[Coordinate-based object records]
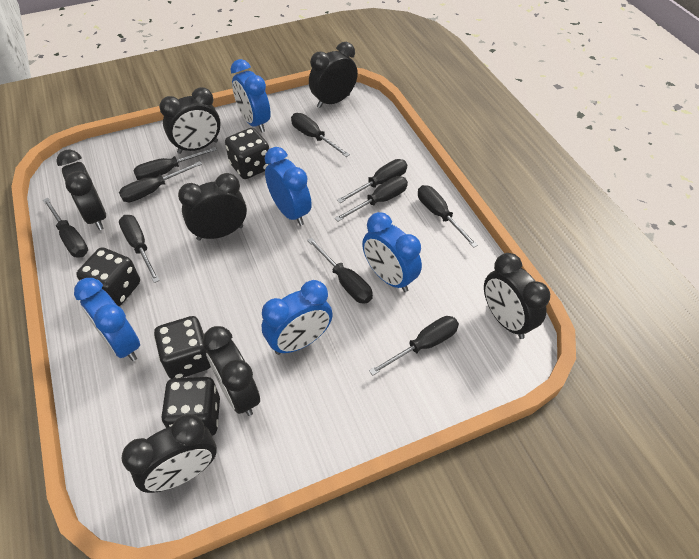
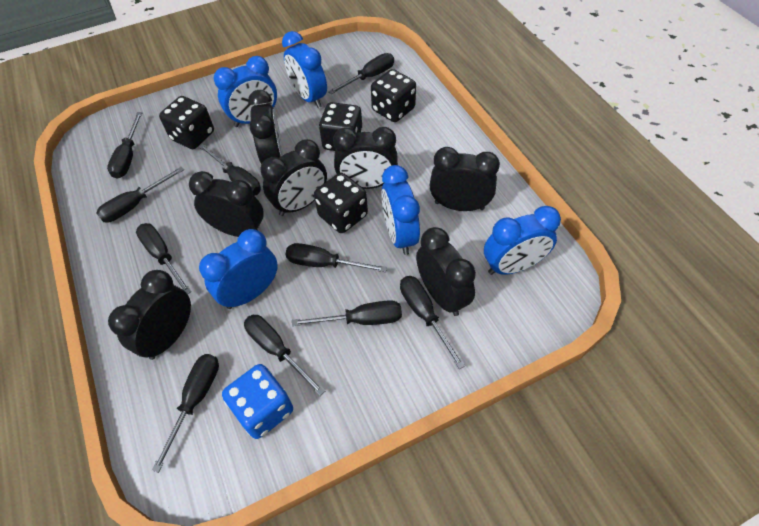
blue dice: 0 -> 1

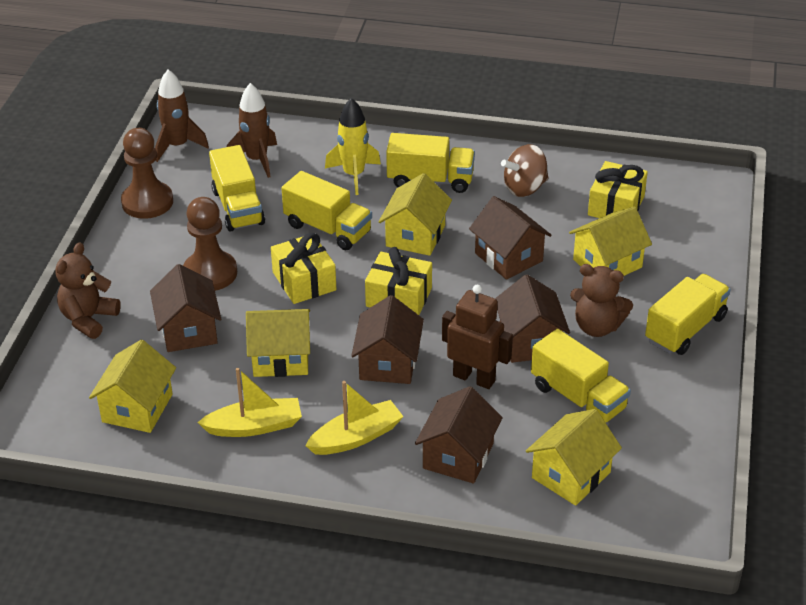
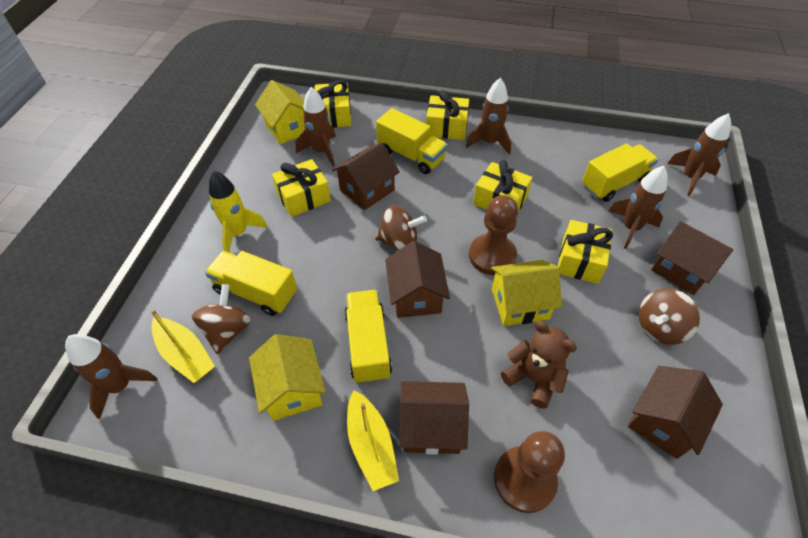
brown robot: 1 -> 0
brown rocket: 2 -> 5
brown spinning top: 1 -> 3
brown teddy bear: 2 -> 1
yellow gift: 3 -> 5
yellow house: 5 -> 3
yellow truck: 5 -> 4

> Exercise:
Counting every line of the records above that has the word "yellow", state the total and give nothing besides it.

> Solution for this problem:
3